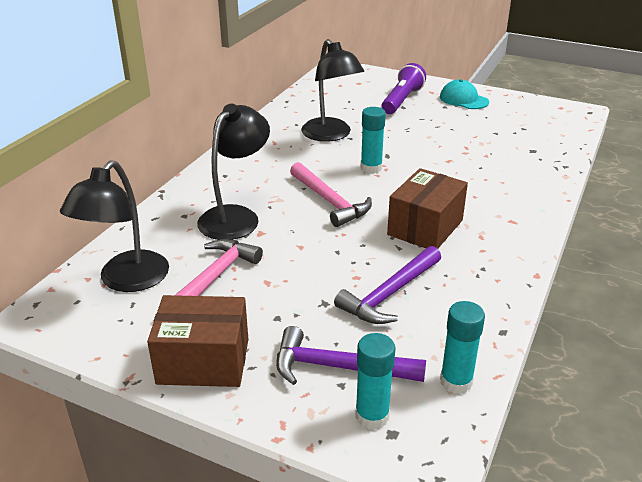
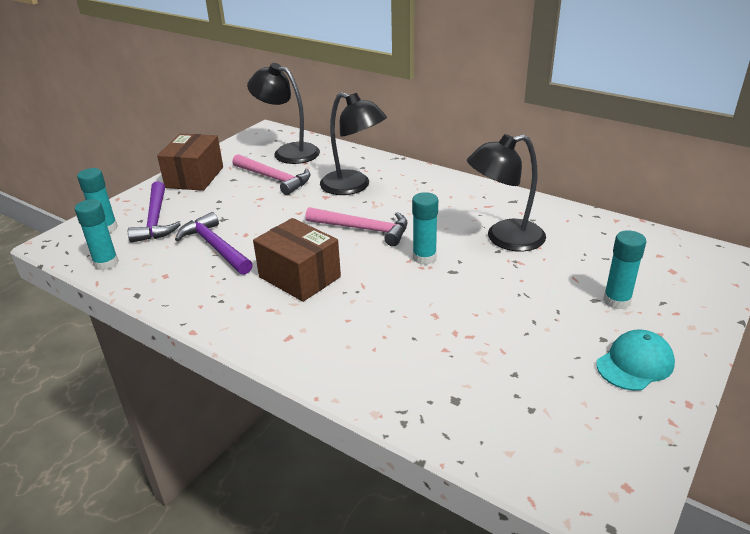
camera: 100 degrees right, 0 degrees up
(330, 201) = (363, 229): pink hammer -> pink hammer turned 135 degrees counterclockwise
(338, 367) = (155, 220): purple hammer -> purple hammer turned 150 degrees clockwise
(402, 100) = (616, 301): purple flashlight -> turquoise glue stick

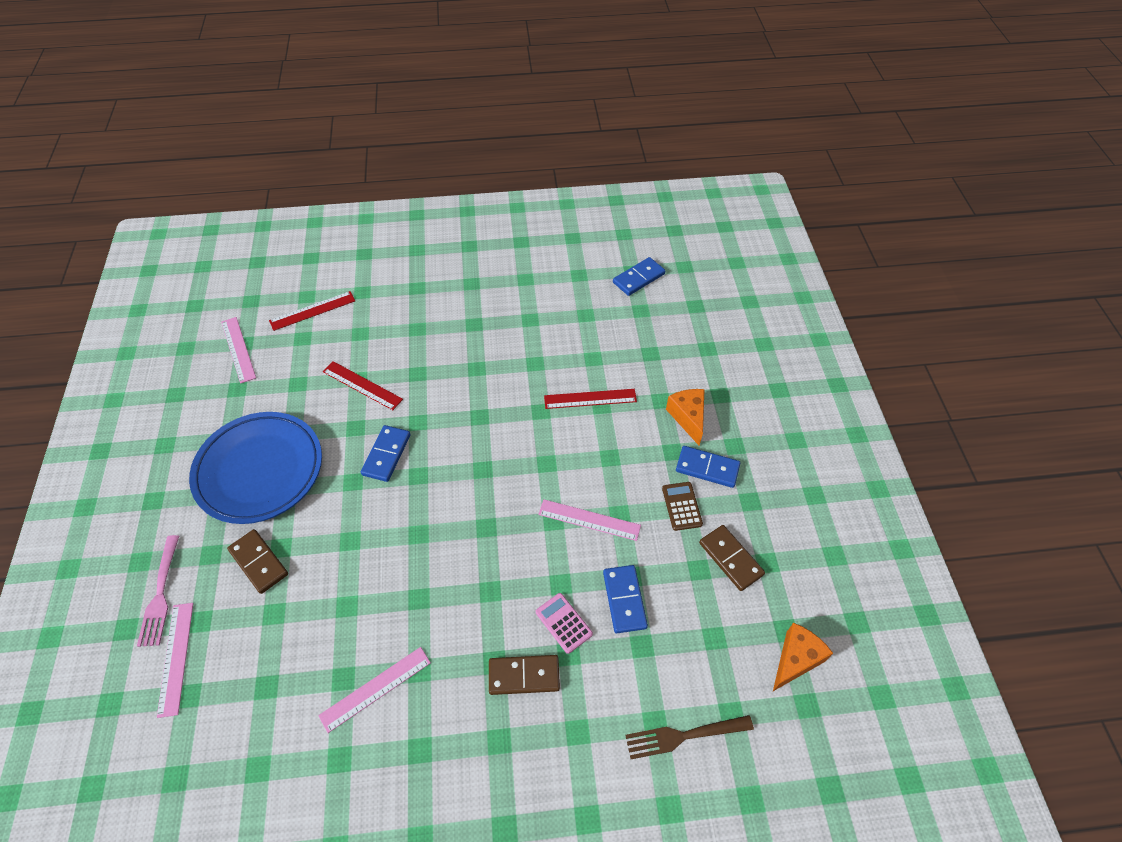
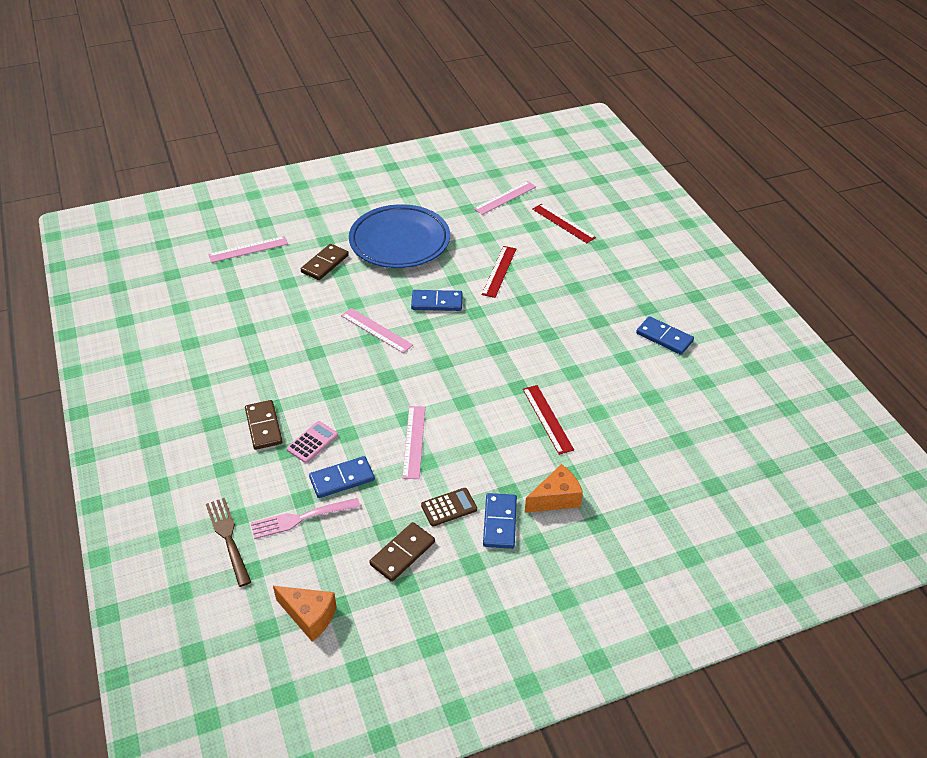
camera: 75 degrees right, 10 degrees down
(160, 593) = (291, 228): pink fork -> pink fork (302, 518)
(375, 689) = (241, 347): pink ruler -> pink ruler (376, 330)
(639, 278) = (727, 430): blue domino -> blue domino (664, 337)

## [Task details]
Without the pictures, reproduce every entry exactly as written.

## [Answer below]
camera: 100 degrees right, 0 degrees up
(330, 201) = (363, 229): pink hammer -> pink hammer turned 135 degrees counterclockwise
(338, 367) = (155, 220): purple hammer -> purple hammer turned 150 degrees clockwise
(402, 100) = (616, 301): purple flashlight -> turquoise glue stick

camera: 75 degrees right, 10 degrees down
(160, 593) = (291, 228): pink fork -> pink fork (302, 518)
(375, 689) = (241, 347): pink ruler -> pink ruler (376, 330)
(639, 278) = (727, 430): blue domino -> blue domino (664, 337)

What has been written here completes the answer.